Start of TASK INPUTS

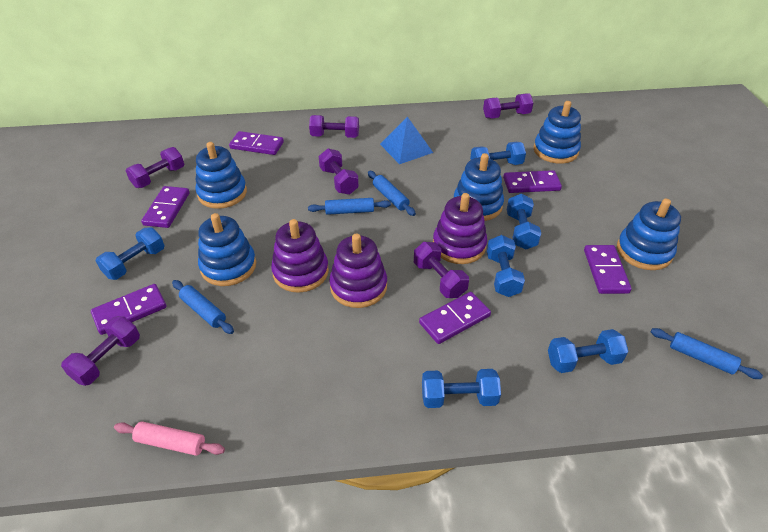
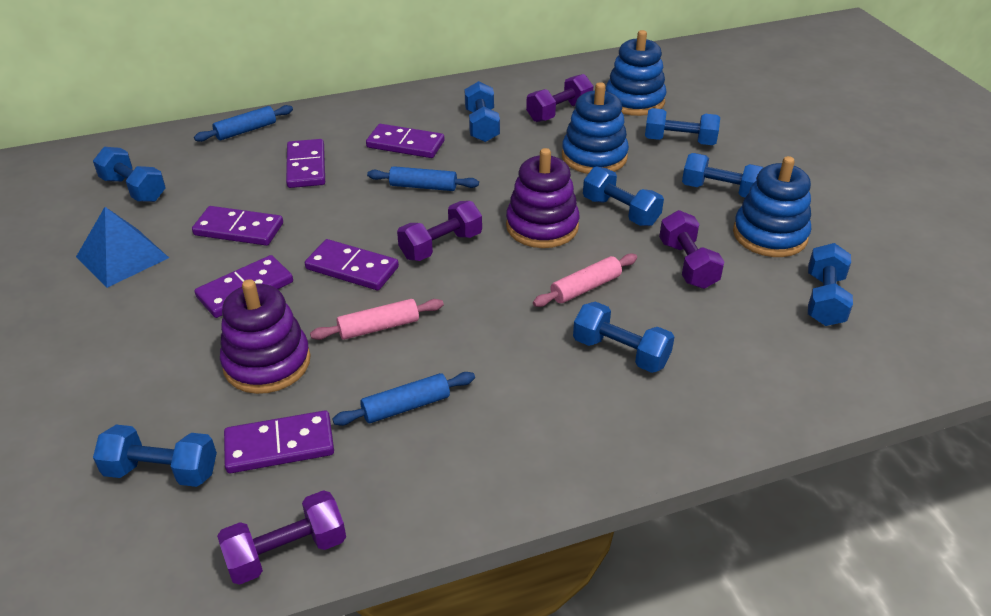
blue dumbbell: 6 -> 8
blue rolling pin: 4 -> 3
blue stacking toy: 5 -> 3
pink rolling pin: 1 -> 2
purple dumbbell: 6 -> 4
purple stacking toy: 3 -> 2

End of TASK INPUTS

● **EXERCISE BRIEF**
Write out exactly, and only, each line from the one with "blue stacking toy: 5 -> 3" down to the last line of the records above.

● **ANSWER AREA**
blue stacking toy: 5 -> 3
pink rolling pin: 1 -> 2
purple dumbbell: 6 -> 4
purple stacking toy: 3 -> 2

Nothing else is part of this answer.